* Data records
::::

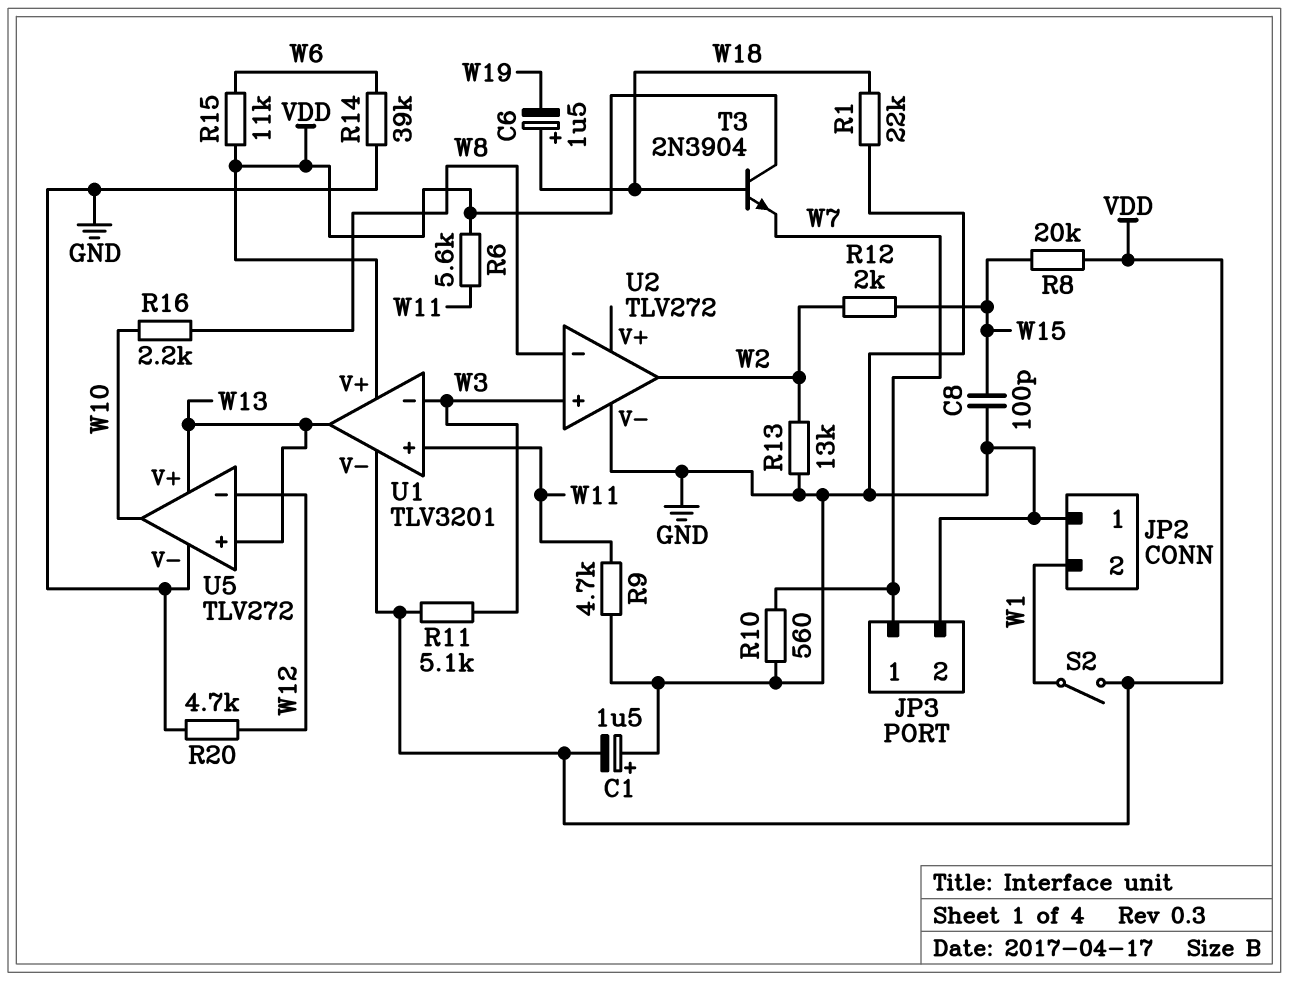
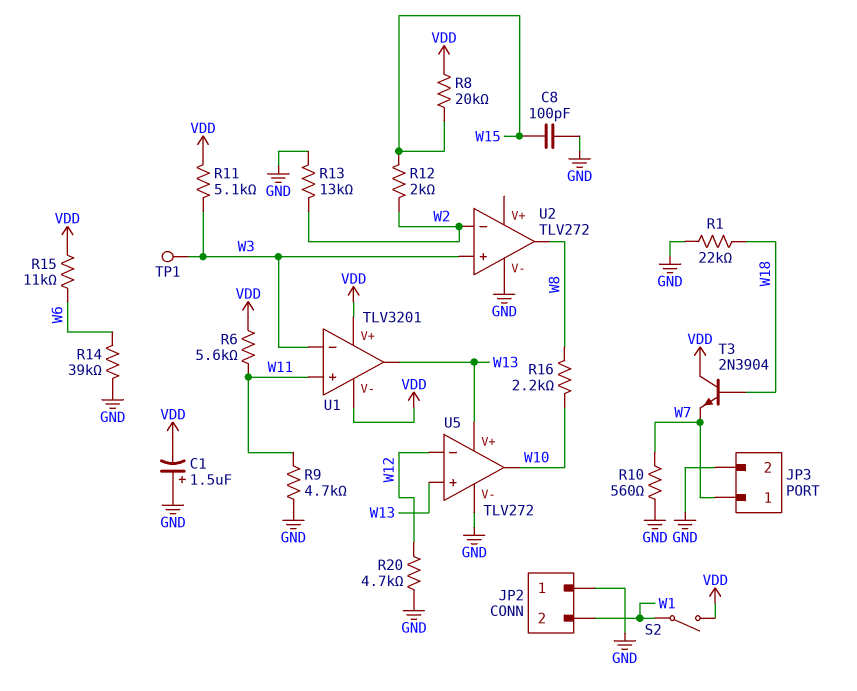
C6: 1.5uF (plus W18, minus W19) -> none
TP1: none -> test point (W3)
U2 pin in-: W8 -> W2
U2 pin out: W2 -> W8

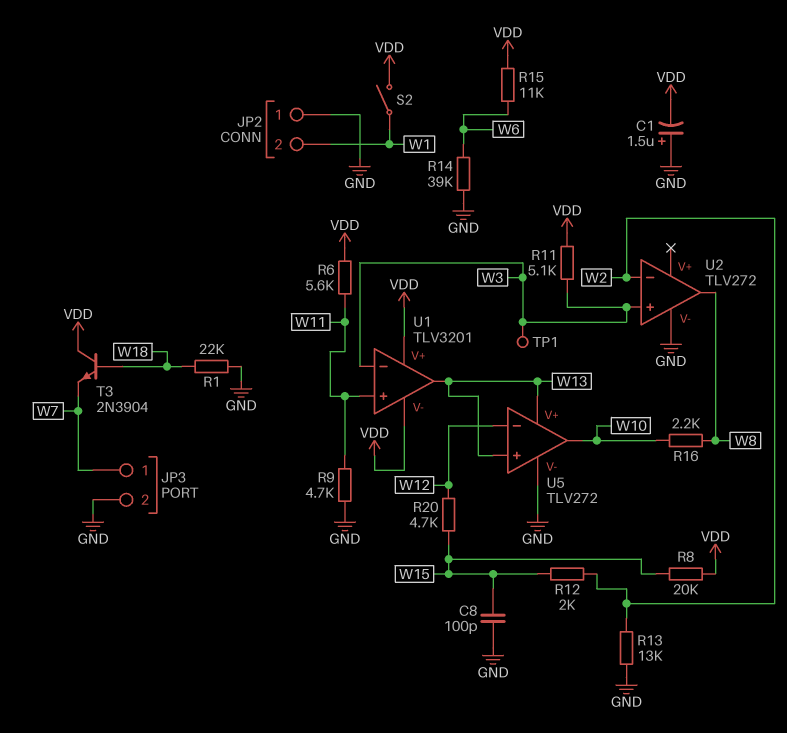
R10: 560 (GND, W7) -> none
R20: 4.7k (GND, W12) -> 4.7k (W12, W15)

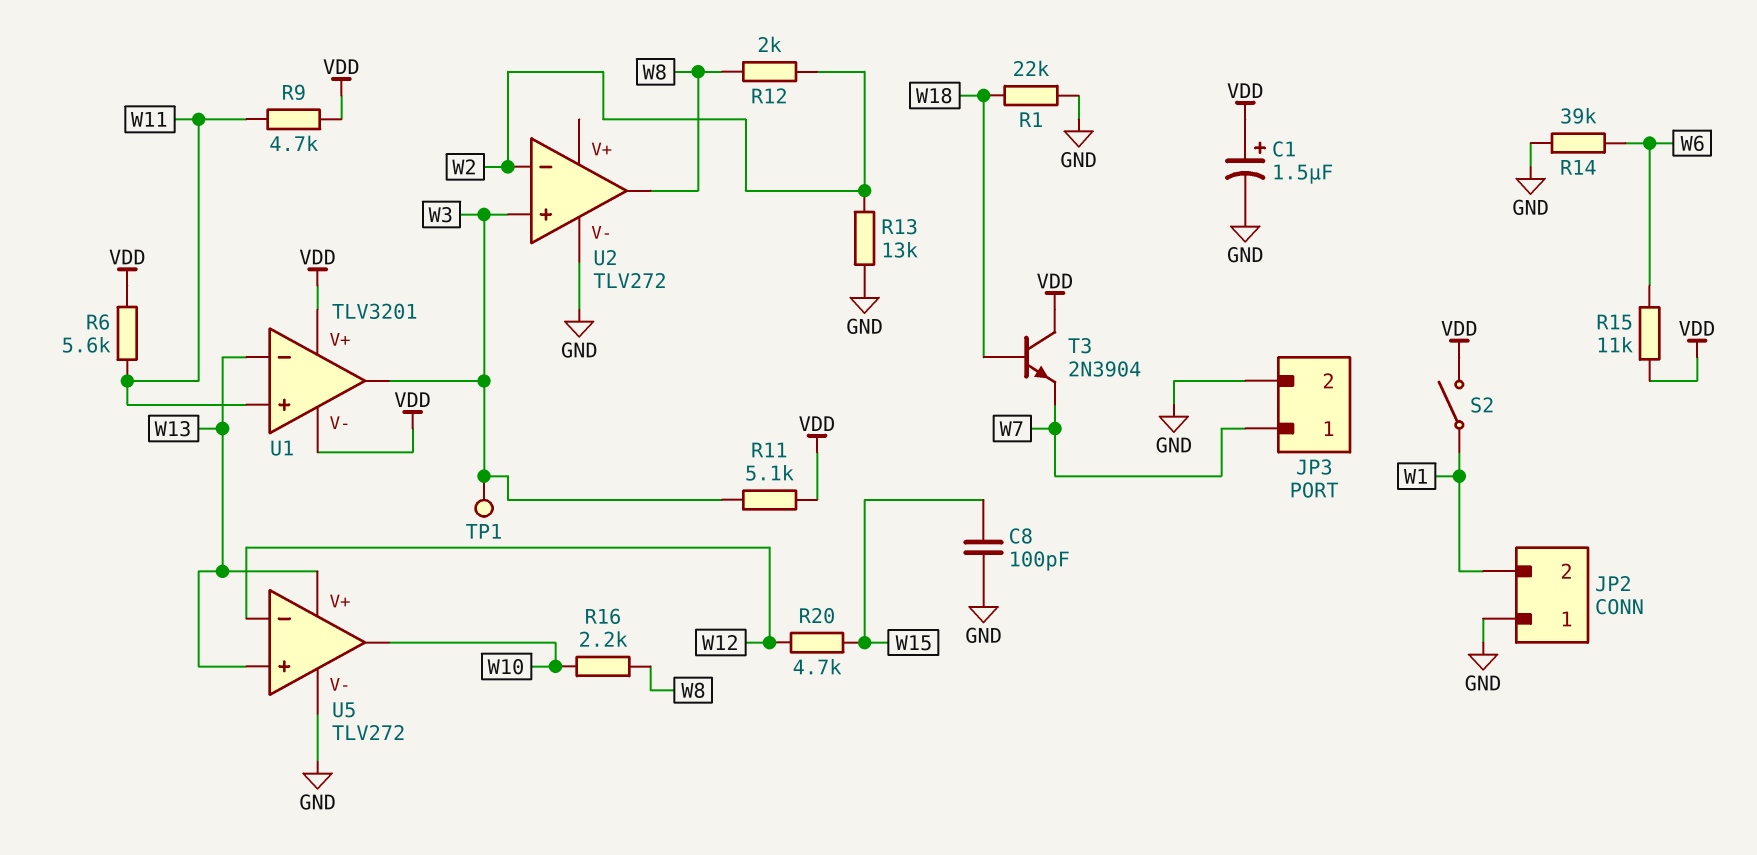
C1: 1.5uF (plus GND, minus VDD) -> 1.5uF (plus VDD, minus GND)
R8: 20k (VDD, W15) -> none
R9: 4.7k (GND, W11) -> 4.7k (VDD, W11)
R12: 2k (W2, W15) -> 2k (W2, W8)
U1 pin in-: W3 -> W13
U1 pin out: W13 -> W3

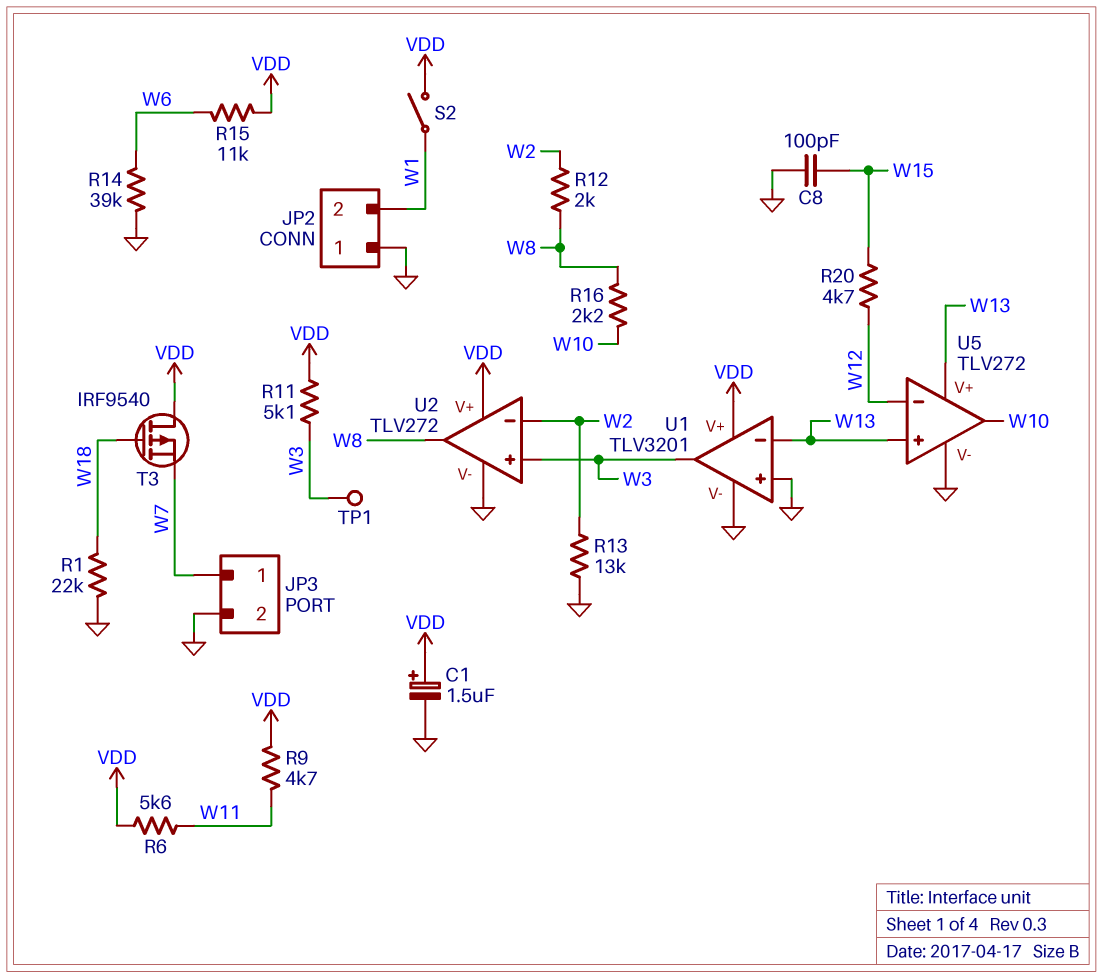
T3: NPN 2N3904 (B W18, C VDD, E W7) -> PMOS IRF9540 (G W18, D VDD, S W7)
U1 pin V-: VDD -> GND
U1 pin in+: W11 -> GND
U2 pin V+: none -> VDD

::::

* Exercise description
Copy out each line of the data where the string "none" appears.

* Task answer
C6: 1.5uF (plus W18, minus W19) -> none
TP1: none -> test point (W3)
R10: 560 (GND, W7) -> none
R8: 20k (VDD, W15) -> none
U2 pin V+: none -> VDD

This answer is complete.